Work to be completed = Once you find the line with "U19 pin FB: N26 -> N50", transcribe it and all the lines that follow to the end of the data, exactly as written; skip any pictures.

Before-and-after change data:

++++++++++++++++++++

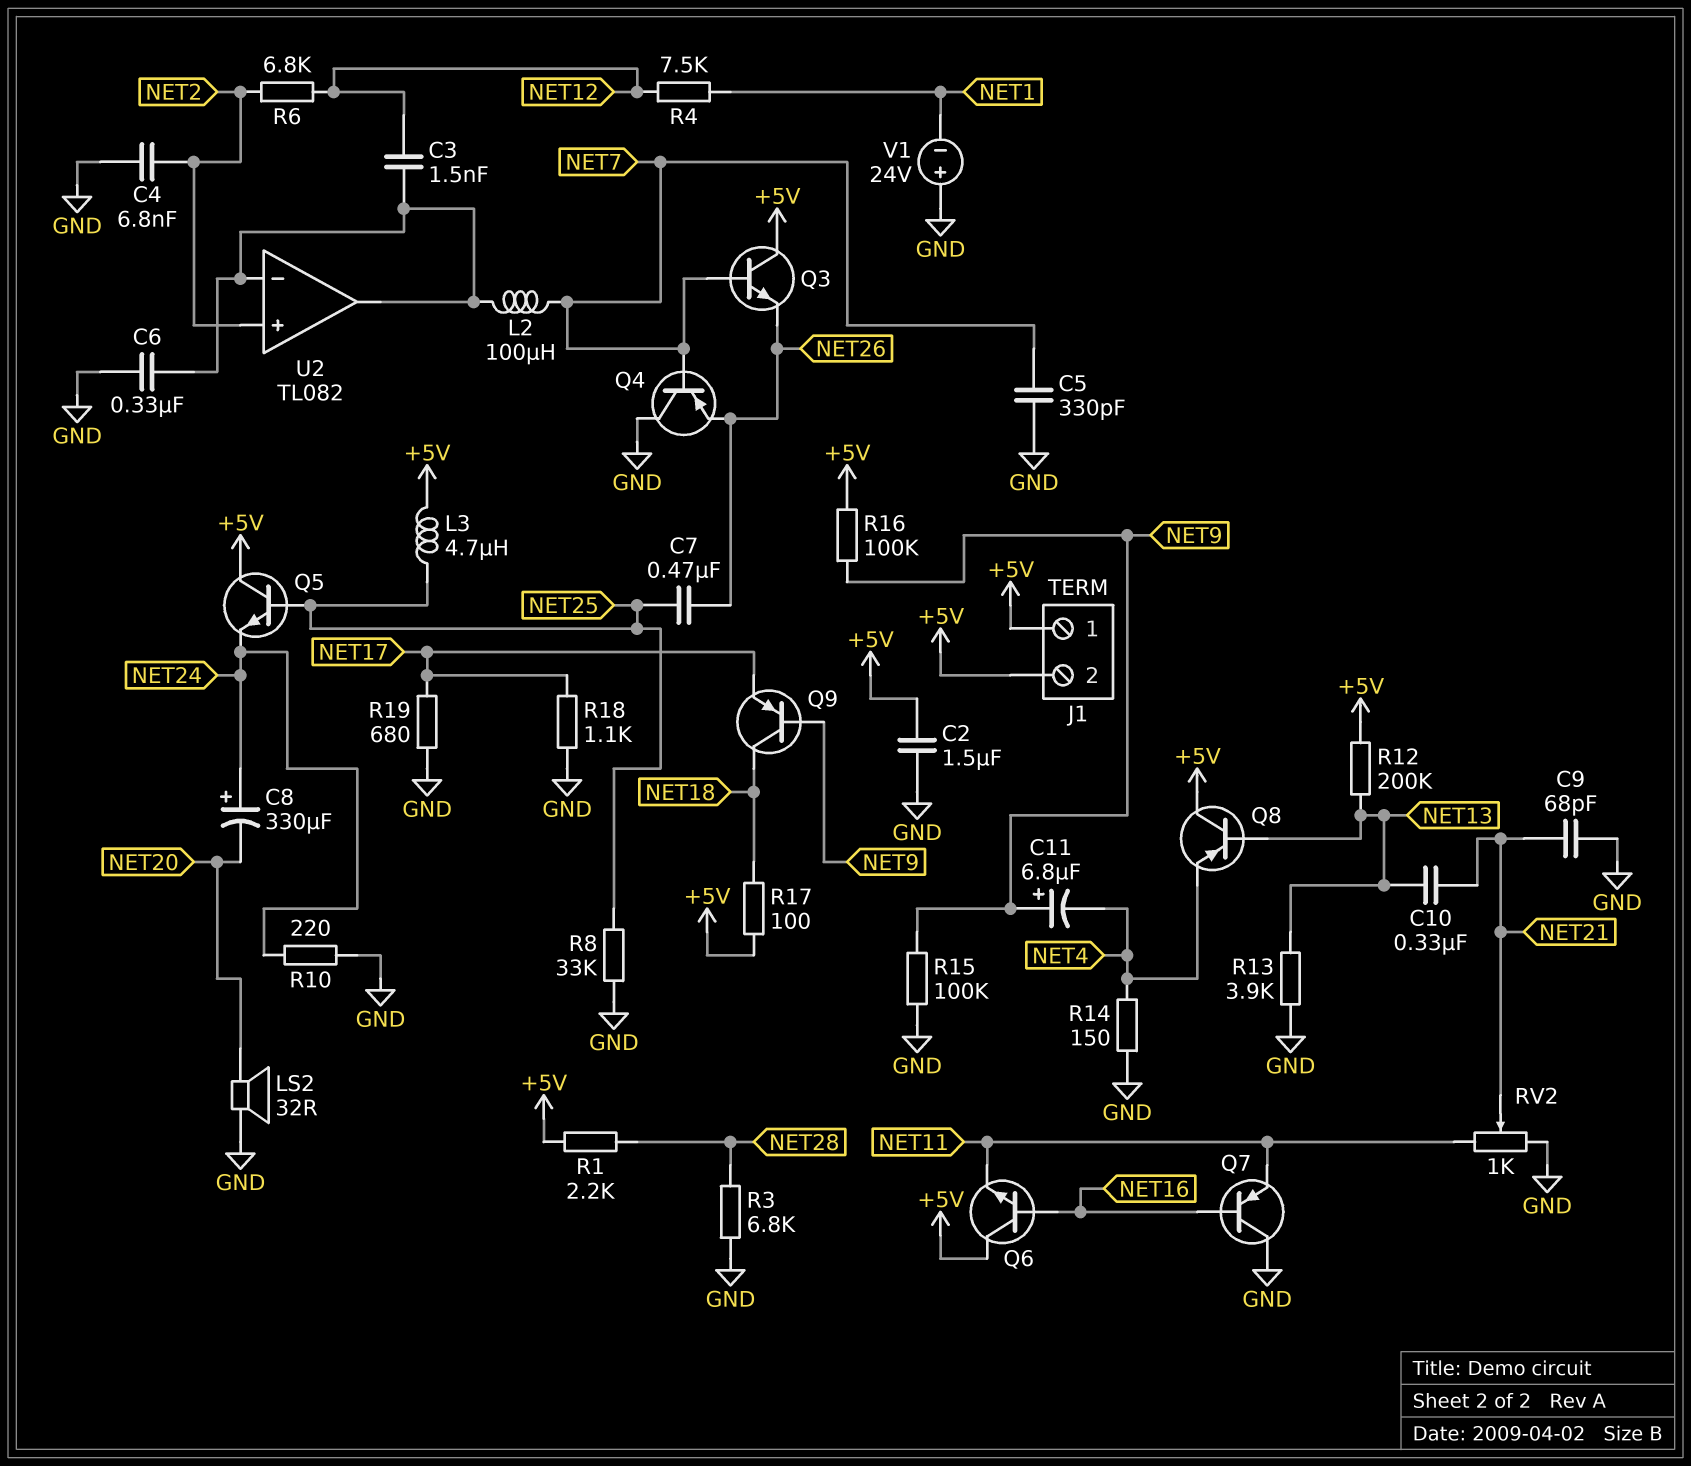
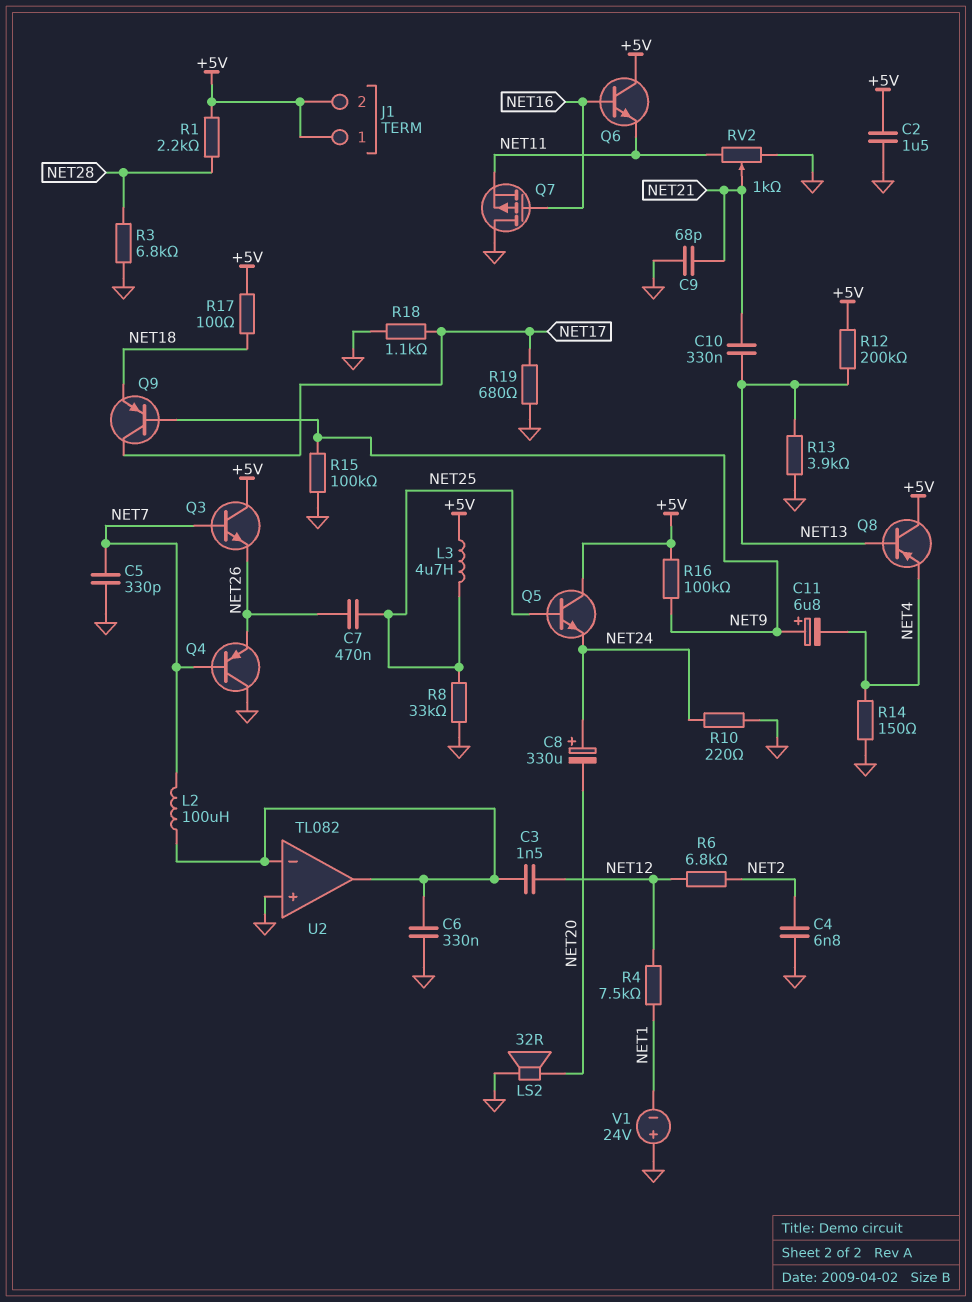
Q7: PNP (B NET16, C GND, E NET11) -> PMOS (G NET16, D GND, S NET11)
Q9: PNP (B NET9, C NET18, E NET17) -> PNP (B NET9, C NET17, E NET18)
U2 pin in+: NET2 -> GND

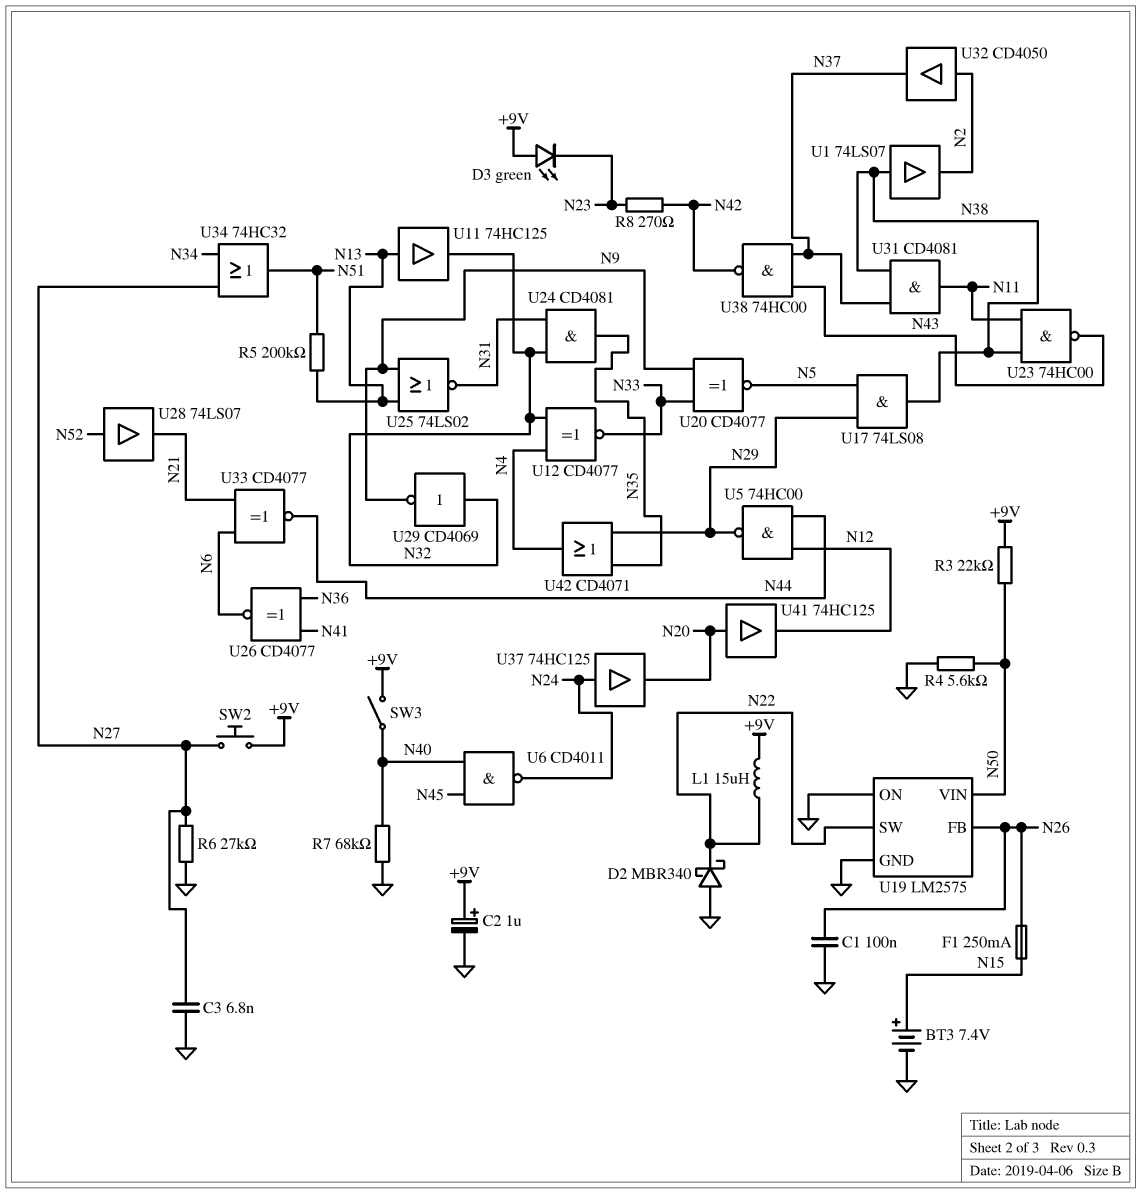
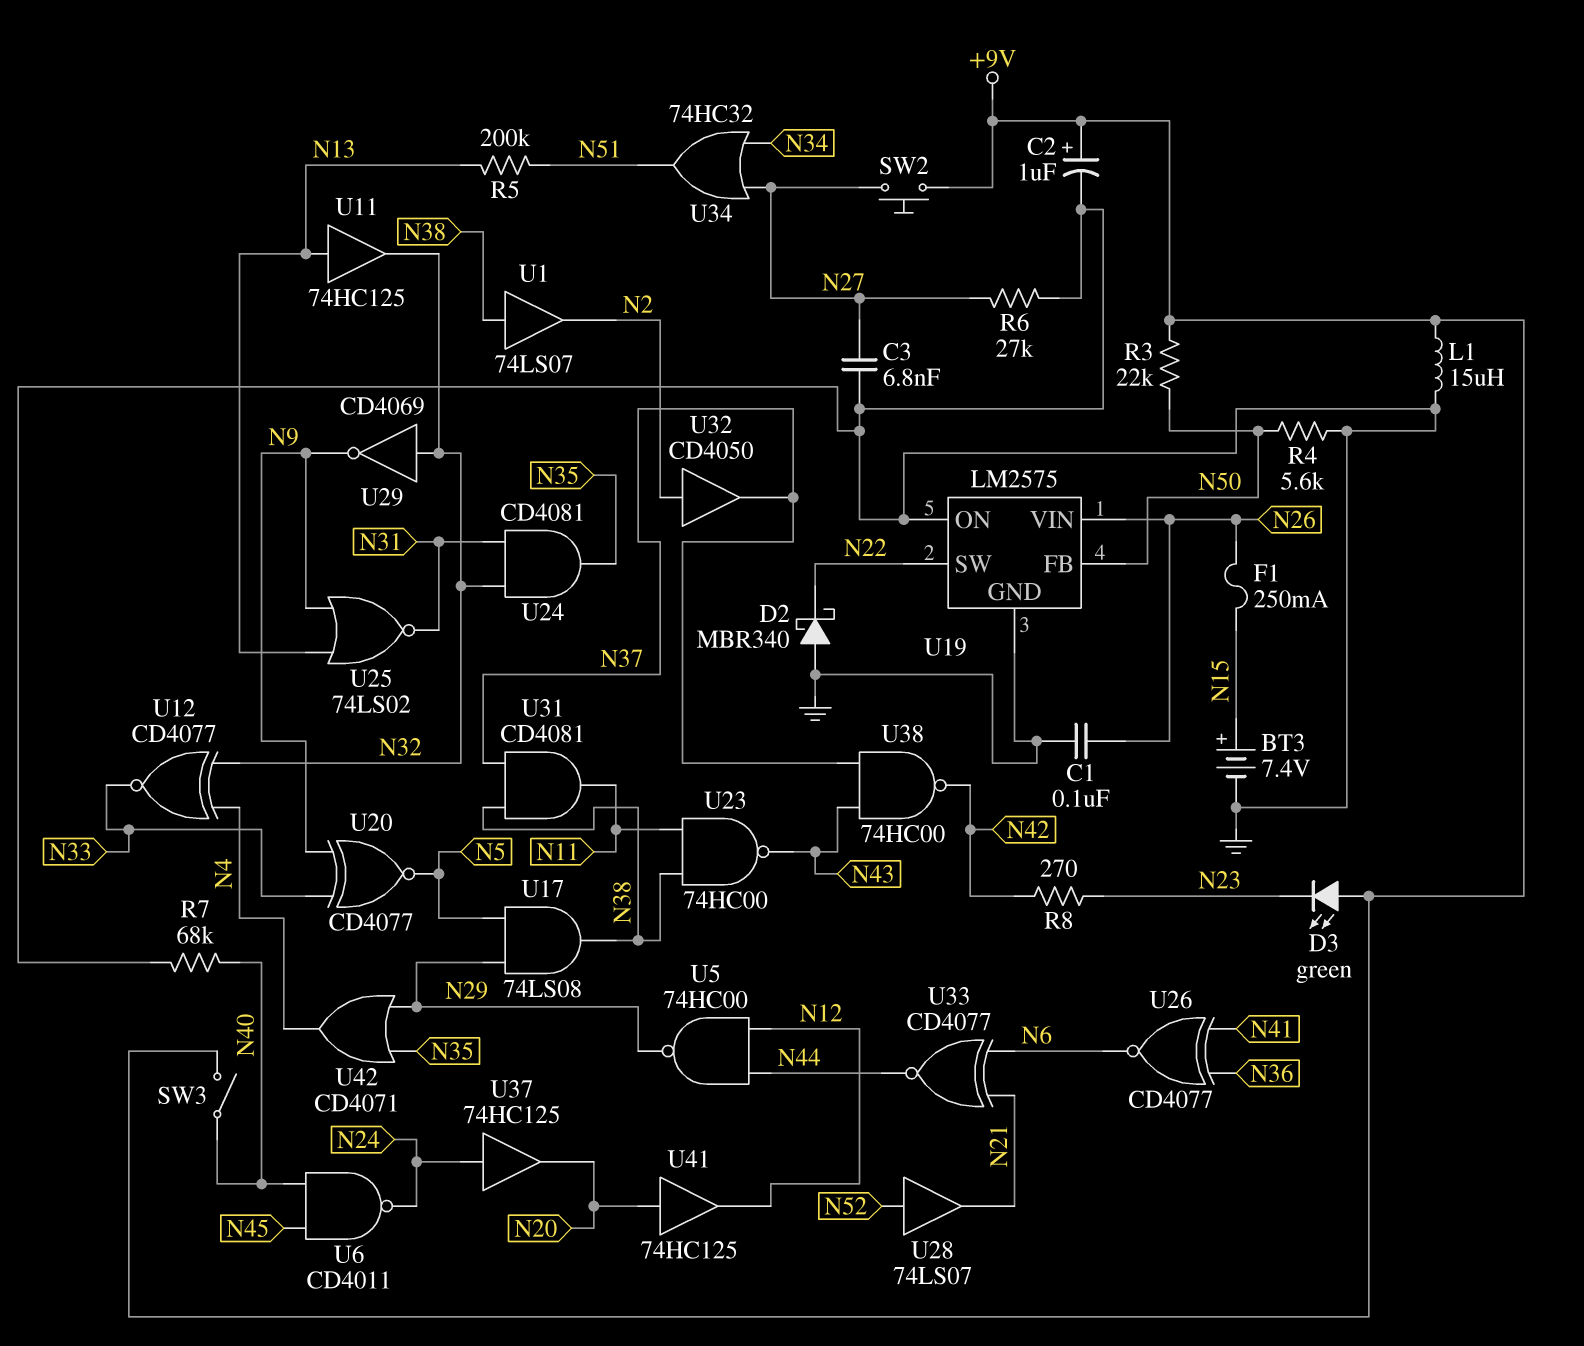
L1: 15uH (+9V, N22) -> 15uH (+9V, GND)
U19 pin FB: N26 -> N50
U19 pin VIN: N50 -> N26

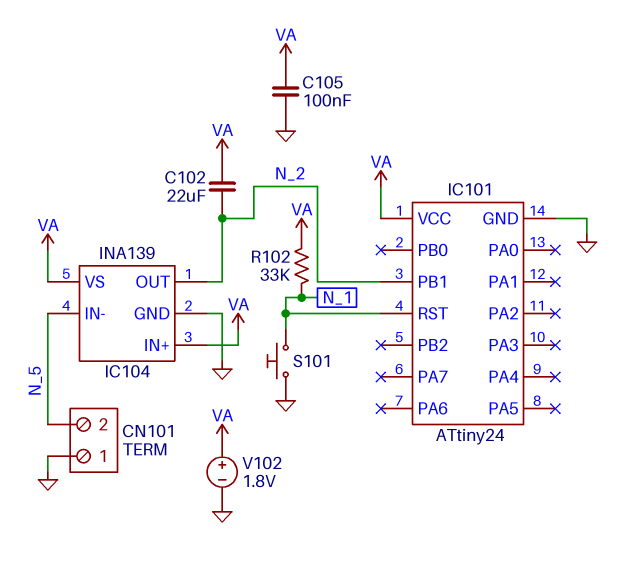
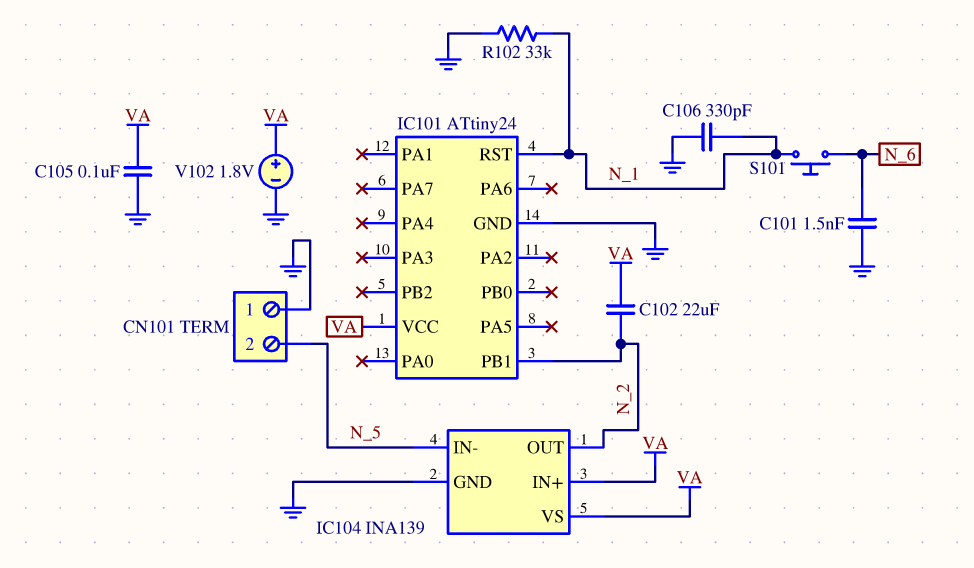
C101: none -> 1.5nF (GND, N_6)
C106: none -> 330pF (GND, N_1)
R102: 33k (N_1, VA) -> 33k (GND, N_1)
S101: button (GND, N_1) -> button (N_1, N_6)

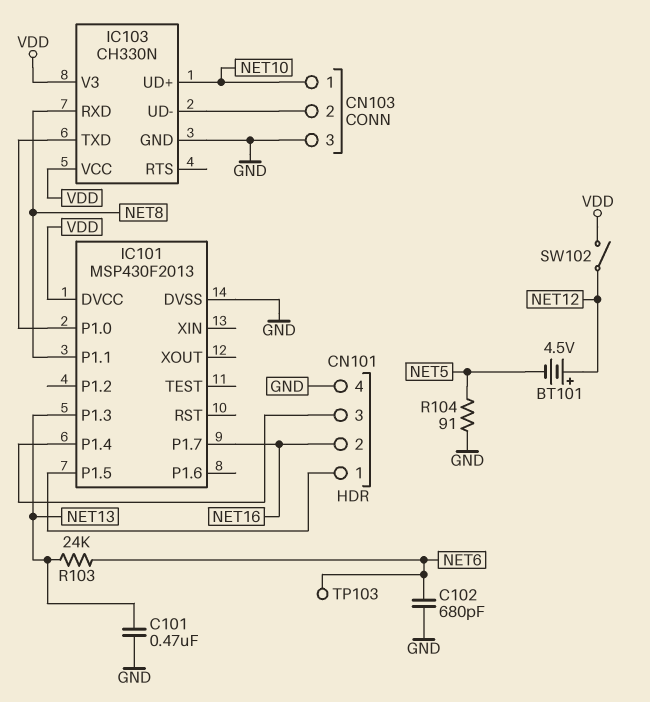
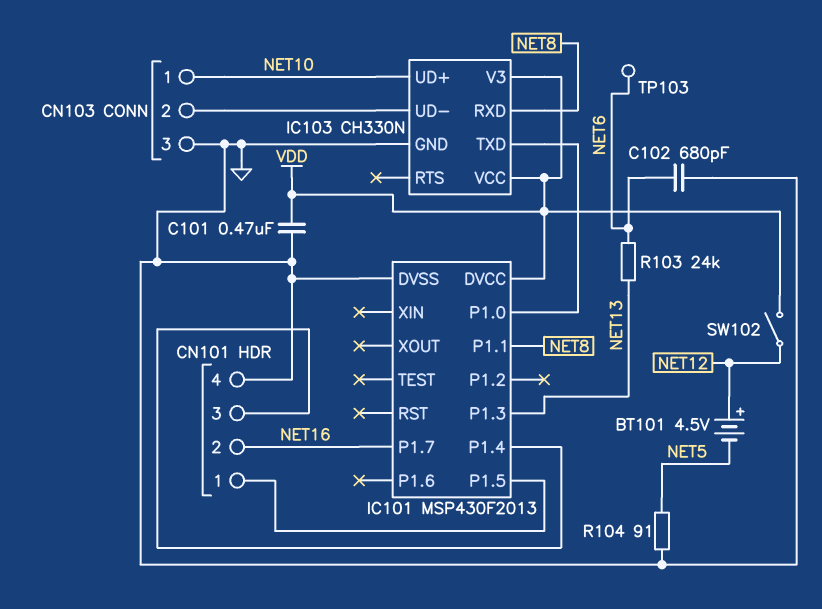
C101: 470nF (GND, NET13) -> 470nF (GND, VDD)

++++++++++++++++++++

Response to this exercise =
U19 pin FB: N26 -> N50
U19 pin VIN: N50 -> N26

C101: none -> 1.5nF (GND, N_6)
C106: none -> 330pF (GND, N_1)
R102: 33k (N_1, VA) -> 33k (GND, N_1)
S101: button (GND, N_1) -> button (N_1, N_6)

C101: 470nF (GND, NET13) -> 470nF (GND, VDD)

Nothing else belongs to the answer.